TASK STATEMENT:
Would you restate all of the entries verbatim, minus any images?

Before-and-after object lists
######

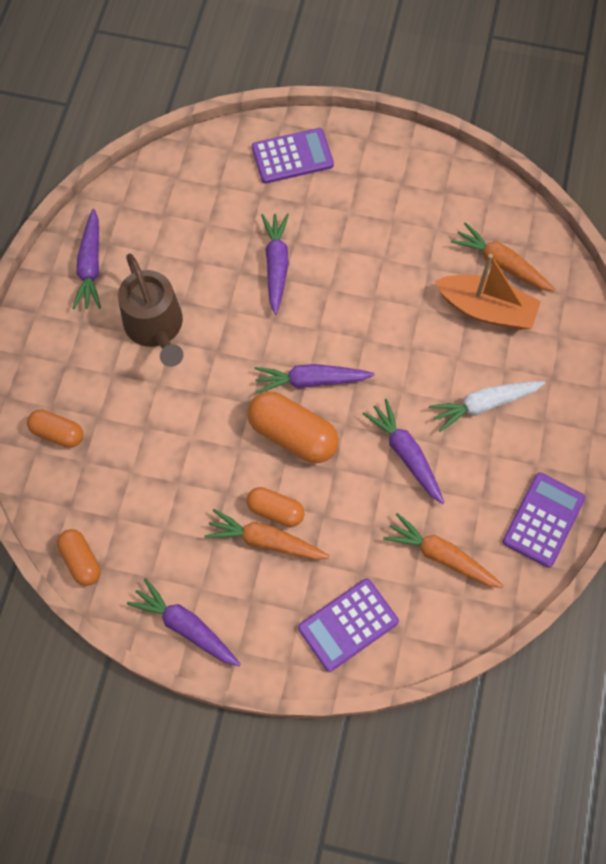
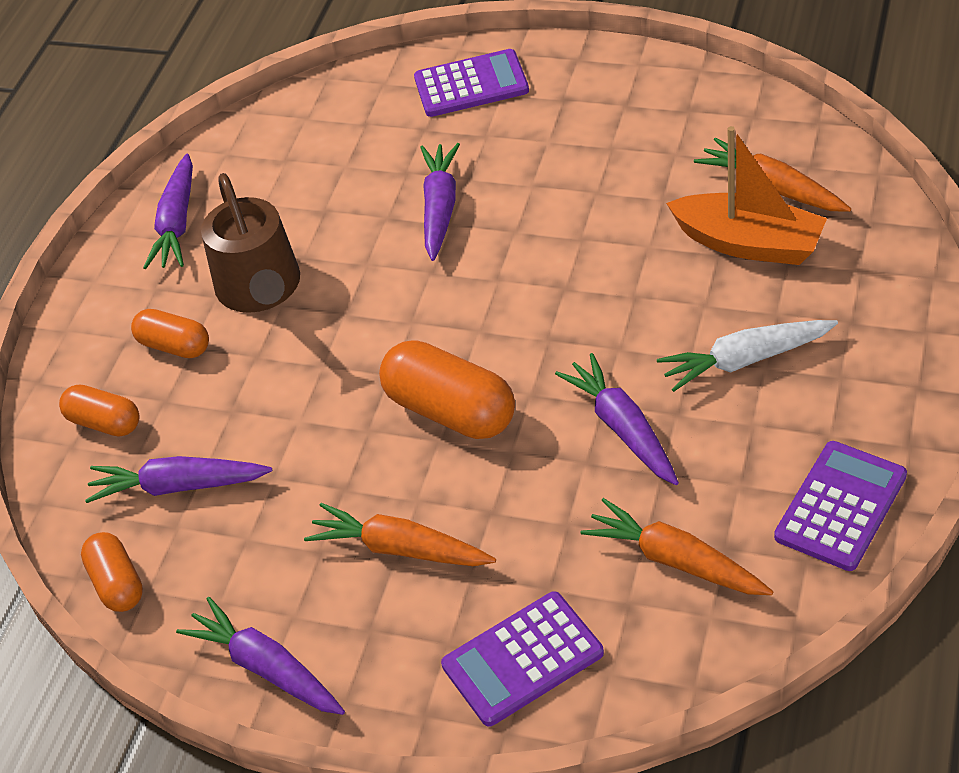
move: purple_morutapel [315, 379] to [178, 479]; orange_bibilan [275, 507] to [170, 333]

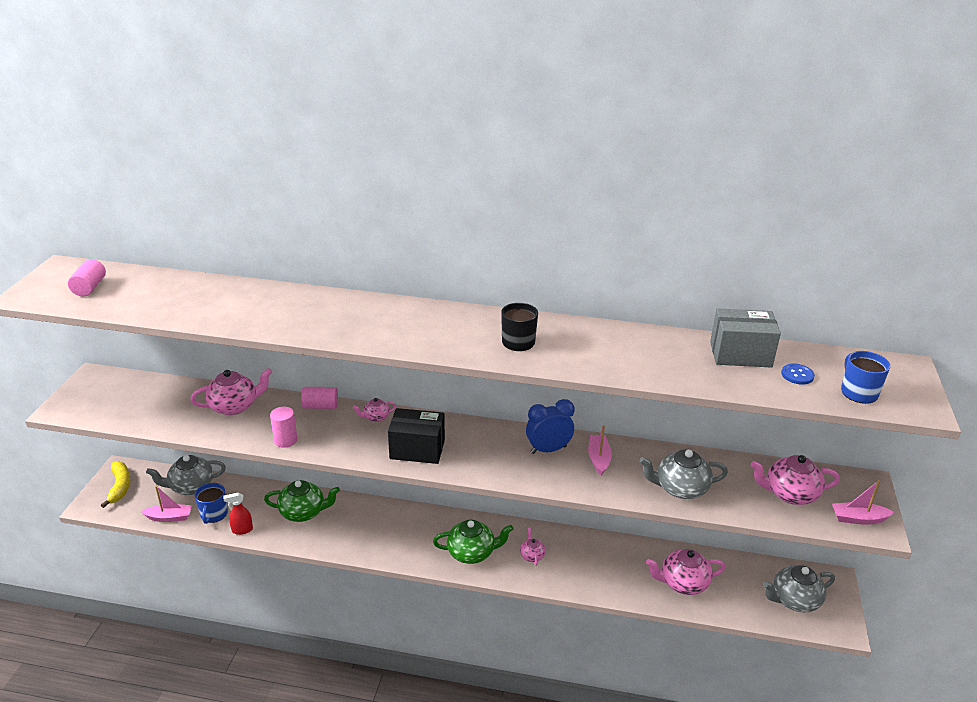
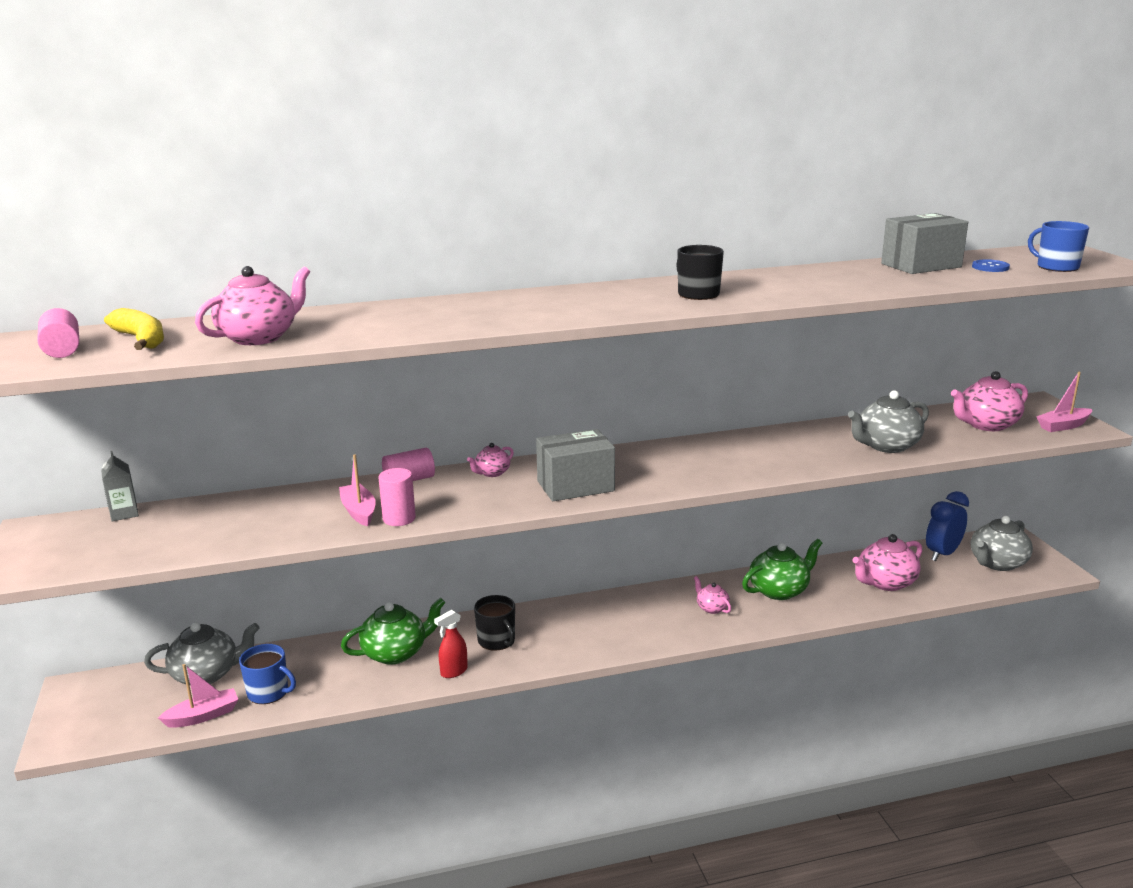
insert: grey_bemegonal [120, 486]; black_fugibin [494, 623]
move: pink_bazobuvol [231, 391] to [252, 305]; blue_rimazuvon [550, 426] to [947, 526]; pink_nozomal [600, 450] to [357, 490]; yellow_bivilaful [115, 484] to [134, 329]; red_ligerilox [238, 513] to [451, 644]; green_bazobuvol [473, 542] to [782, 569]
recolor: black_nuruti [416, 436] to grey_nuruti [575, 465]
rotate: grey_bazobuvol [186, 475] = [202, 653] 150 degrees counterclockwise; blue_fugibin [211, 503] = [267, 674] 45 degrees counterclockwise

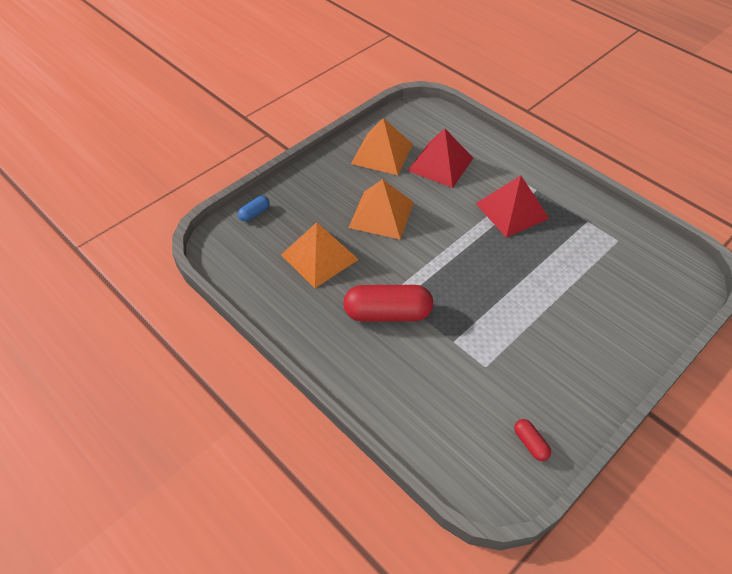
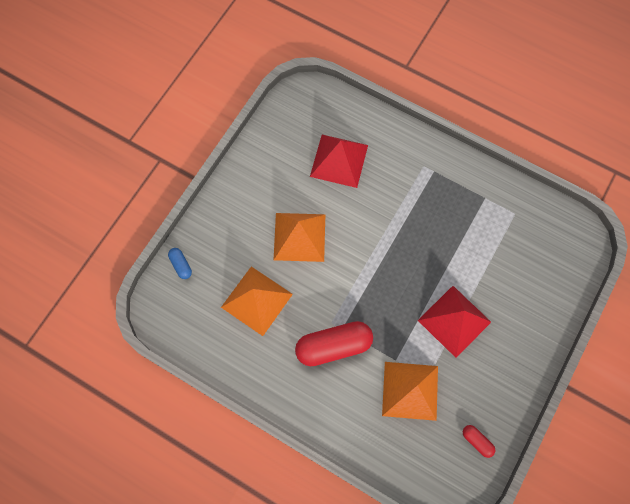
move: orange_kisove [382, 146] to [410, 391]; red_kisove [512, 206] to [454, 322]
rotate: blue_bibilan [254, 208] = [180, 263] 60 degrees counterclockwise

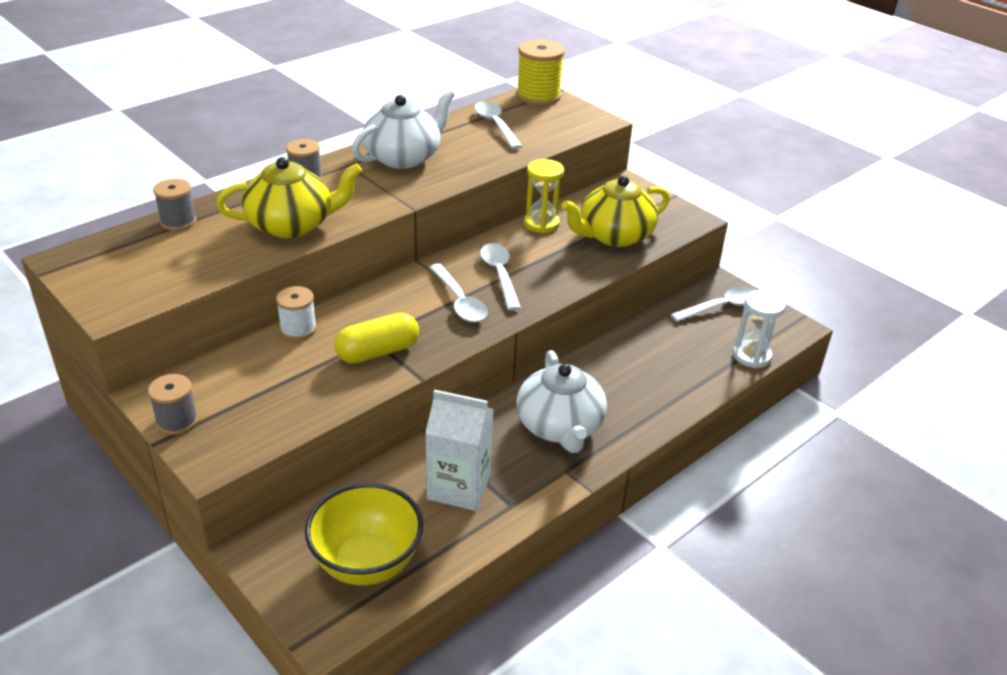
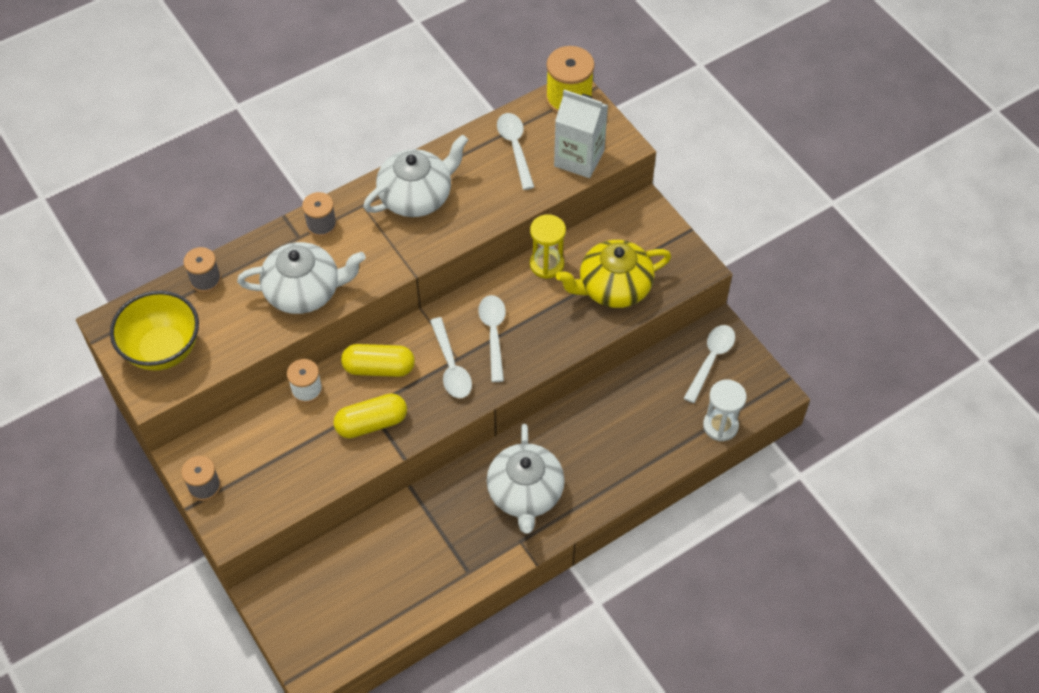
insert: yellow_bibilan [378, 360]
move: white_bemegonal [459, 450] to [581, 134]; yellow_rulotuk [364, 534] to [154, 331]
recolor: yellow_bazobuvol [289, 197] to white_bazobuvol [301, 278]
rotate: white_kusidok [713, 304] = [709, 364] 45 degrees counterclockwise

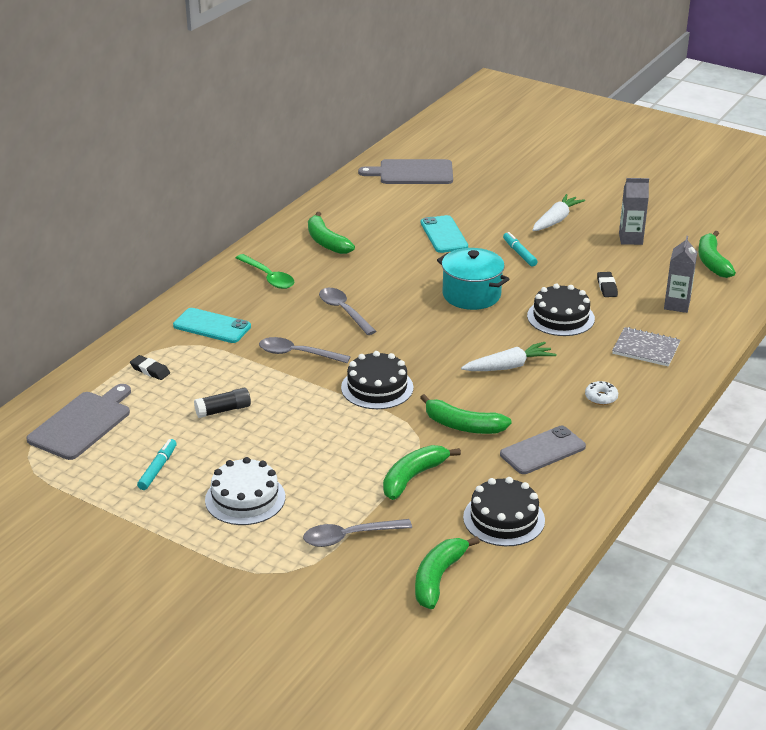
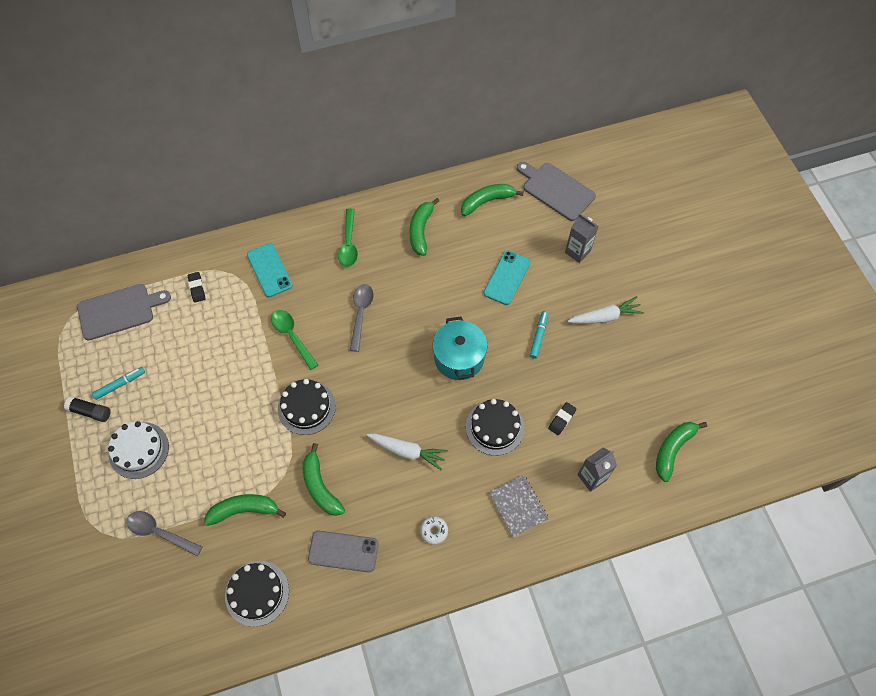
move: grey_bemegonal [634, 211] to [582, 238]; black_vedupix [222, 403] to [87, 409]; green_bivilaful [447, 572] to [492, 200]
recolor: grey_kusidok [304, 350] to green_kusidok [294, 340]

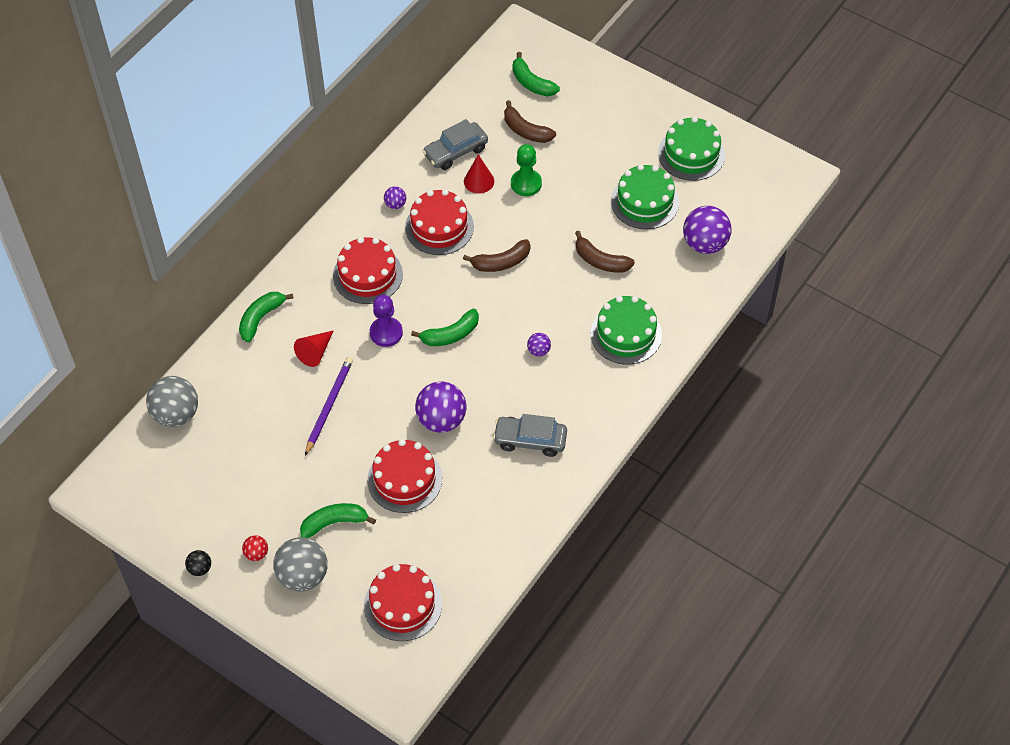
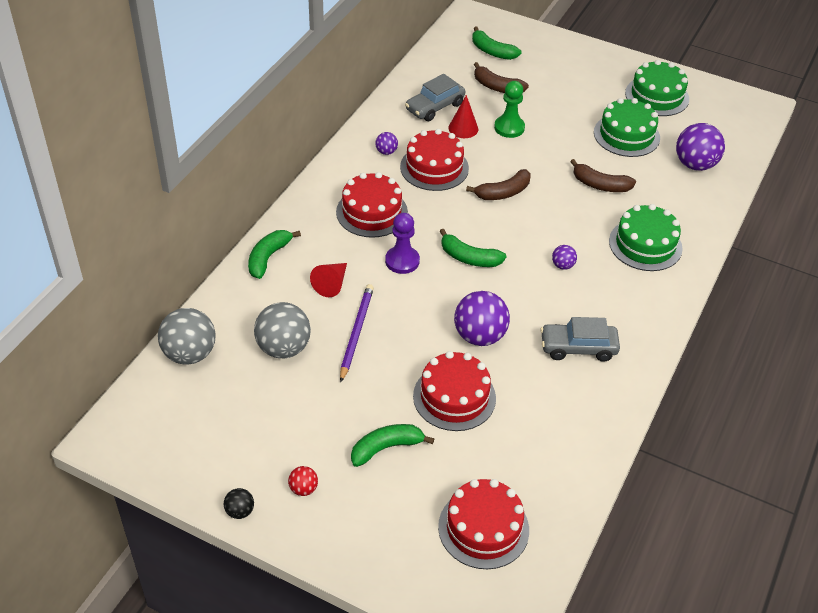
move: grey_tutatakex [300, 564] to [282, 330]
rotate: green_bivilaful [445, 327] = [473, 248] 60 degrees clockwise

######

TASK OUTPUT:
move: purple_morutapel [315, 379] to [178, 479]; orange_bibilan [275, 507] to [170, 333]

insert: grey_bemegonal [120, 486]; black_fugibin [494, 623]
move: pink_bazobuvol [231, 391] to [252, 305]; blue_rimazuvon [550, 426] to [947, 526]; pink_nozomal [600, 450] to [357, 490]; yellow_bivilaful [115, 484] to [134, 329]; red_ligerilox [238, 513] to [451, 644]; green_bazobuvol [473, 542] to [782, 569]
recolor: black_nuruti [416, 436] to grey_nuruti [575, 465]
rotate: grey_bazobuvol [186, 475] = [202, 653] 150 degrees counterclockwise; blue_fugibin [211, 503] = [267, 674] 45 degrees counterclockwise

move: orange_kisove [382, 146] to [410, 391]; red_kisove [512, 206] to [454, 322]
rotate: blue_bibilan [254, 208] = [180, 263] 60 degrees counterclockwise

insert: yellow_bibilan [378, 360]
move: white_bemegonal [459, 450] to [581, 134]; yellow_rulotuk [364, 534] to [154, 331]
recolor: yellow_bazobuvol [289, 197] to white_bazobuvol [301, 278]
rotate: white_kusidok [713, 304] = [709, 364] 45 degrees counterclockwise

move: grey_bemegonal [634, 211] to [582, 238]; black_vedupix [222, 403] to [87, 409]; green_bivilaful [447, 572] to [492, 200]
recolor: grey_kusidok [304, 350] to green_kusidok [294, 340]

move: grey_tutatakex [300, 564] to [282, 330]
rotate: green_bivilaful [445, 327] = [473, 248] 60 degrees clockwise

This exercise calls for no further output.